++++ MATERIAL TO PROCESS

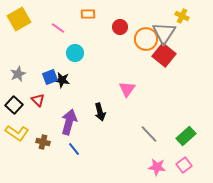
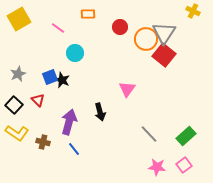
yellow cross: moved 11 px right, 5 px up
black star: rotated 14 degrees clockwise
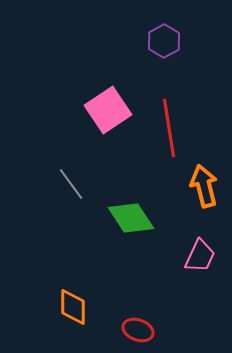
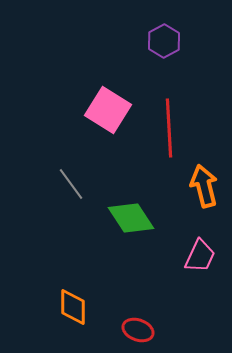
pink square: rotated 24 degrees counterclockwise
red line: rotated 6 degrees clockwise
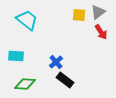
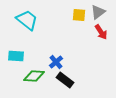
green diamond: moved 9 px right, 8 px up
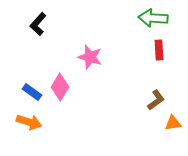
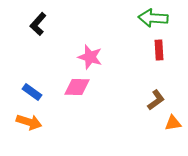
pink diamond: moved 17 px right; rotated 60 degrees clockwise
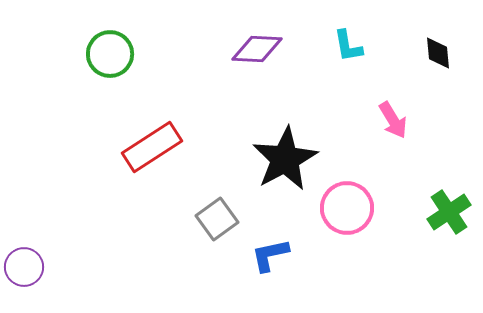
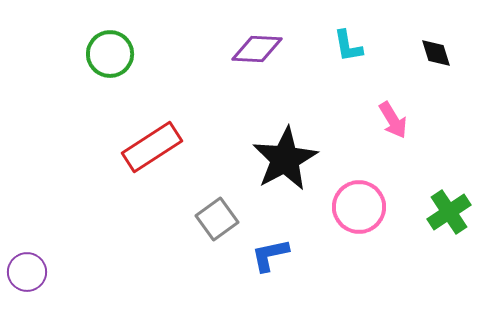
black diamond: moved 2 px left; rotated 12 degrees counterclockwise
pink circle: moved 12 px right, 1 px up
purple circle: moved 3 px right, 5 px down
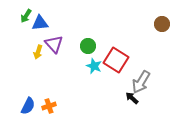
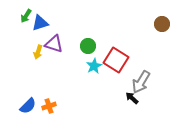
blue triangle: rotated 12 degrees counterclockwise
purple triangle: rotated 30 degrees counterclockwise
cyan star: rotated 21 degrees clockwise
blue semicircle: rotated 18 degrees clockwise
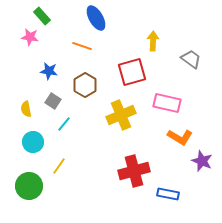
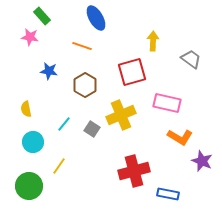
gray square: moved 39 px right, 28 px down
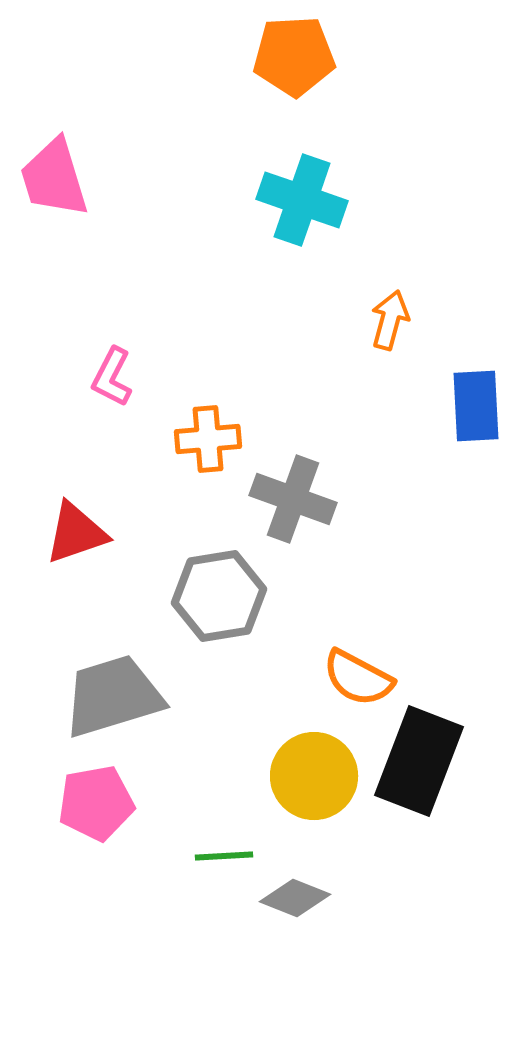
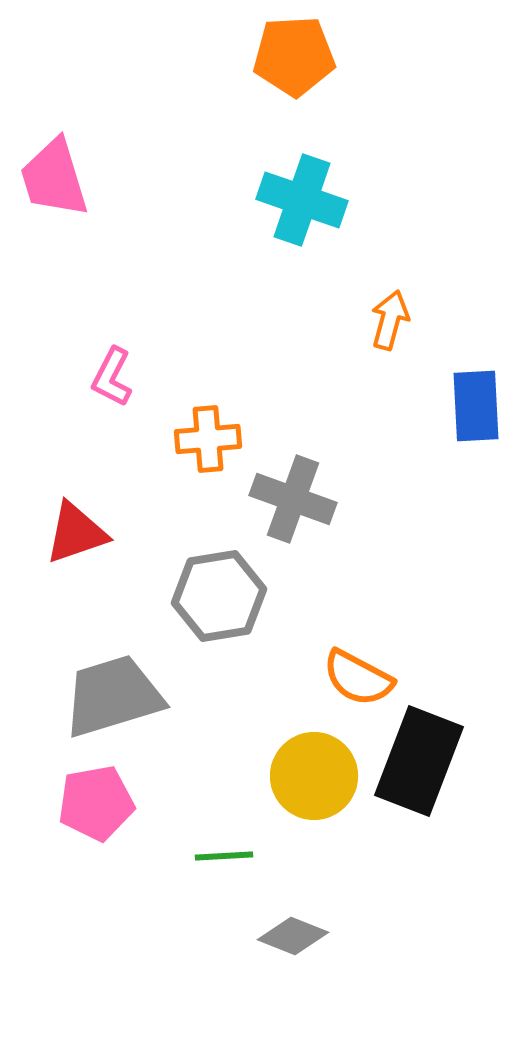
gray diamond: moved 2 px left, 38 px down
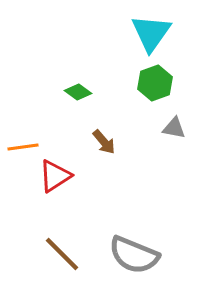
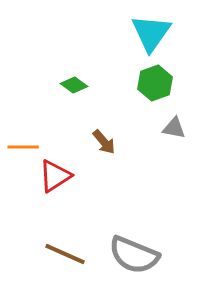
green diamond: moved 4 px left, 7 px up
orange line: rotated 8 degrees clockwise
brown line: moved 3 px right; rotated 21 degrees counterclockwise
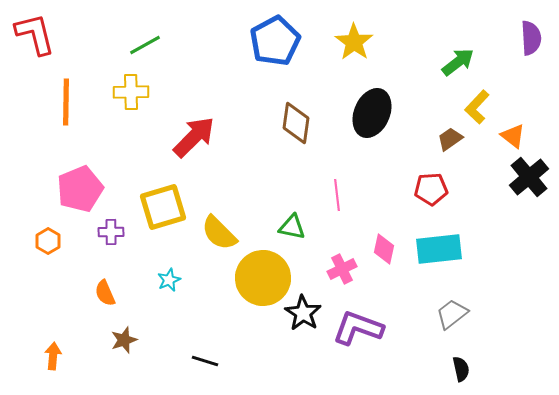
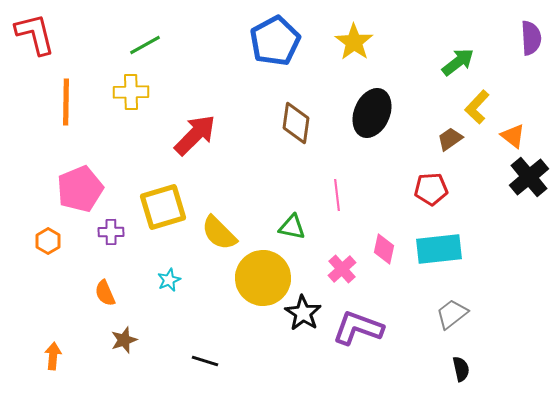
red arrow: moved 1 px right, 2 px up
pink cross: rotated 16 degrees counterclockwise
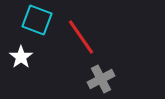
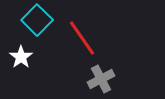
cyan square: rotated 24 degrees clockwise
red line: moved 1 px right, 1 px down
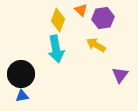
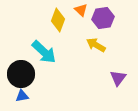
cyan arrow: moved 12 px left, 3 px down; rotated 36 degrees counterclockwise
purple triangle: moved 2 px left, 3 px down
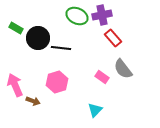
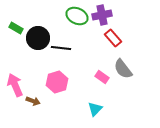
cyan triangle: moved 1 px up
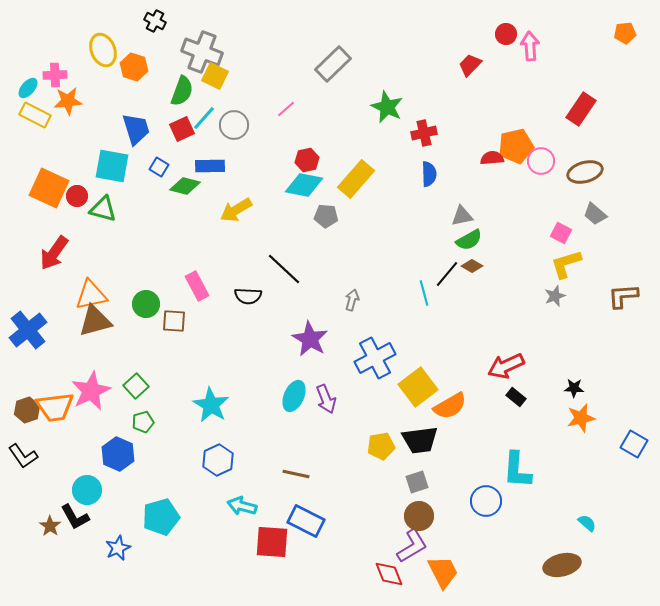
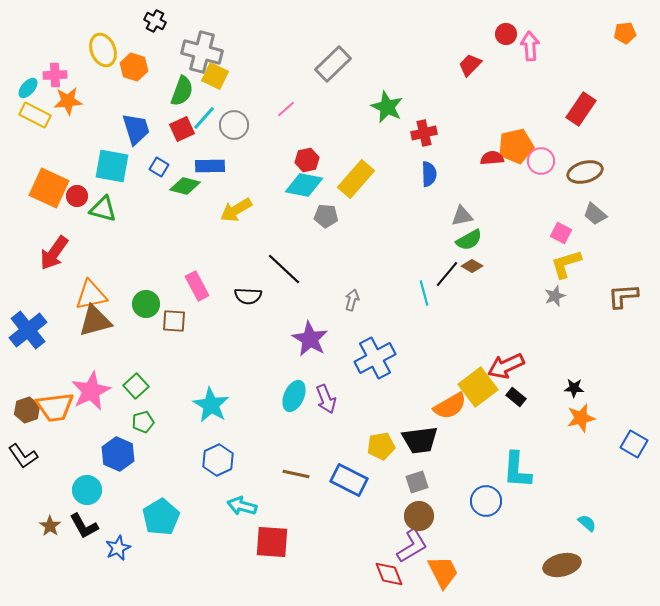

++++++++

• _YOUR TASK_: Without including any picture, set down the listing above exactly as it appears.

• _REPLY_:
yellow cross: moved 11 px right, 5 px up
black star: rotated 14 degrees clockwise
pink square: rotated 24 degrees counterclockwise
red line: rotated 6 degrees clockwise
green diamond: moved 9 px right, 8 px up
pink diamond: moved 17 px right; rotated 60 degrees clockwise
black diamond: moved 2 px left; rotated 12 degrees counterclockwise
pink circle: moved 12 px right, 1 px up
purple circle: moved 3 px right, 5 px down
blue triangle: rotated 12 degrees counterclockwise
purple triangle: rotated 30 degrees counterclockwise
cyan star: rotated 21 degrees clockwise
blue semicircle: rotated 18 degrees clockwise
gray square: moved 39 px right, 28 px down
gray diamond: moved 2 px left, 38 px down
green diamond: moved 4 px left, 7 px up
orange line: rotated 8 degrees clockwise
brown line: moved 3 px right; rotated 21 degrees counterclockwise
red arrow: moved 1 px right, 2 px up
pink cross: rotated 16 degrees counterclockwise
cyan square: rotated 24 degrees clockwise
red line: moved 1 px right, 1 px down
cyan arrow: moved 12 px left, 3 px down; rotated 36 degrees counterclockwise
purple triangle: moved 2 px left, 3 px down
cyan triangle: moved 1 px up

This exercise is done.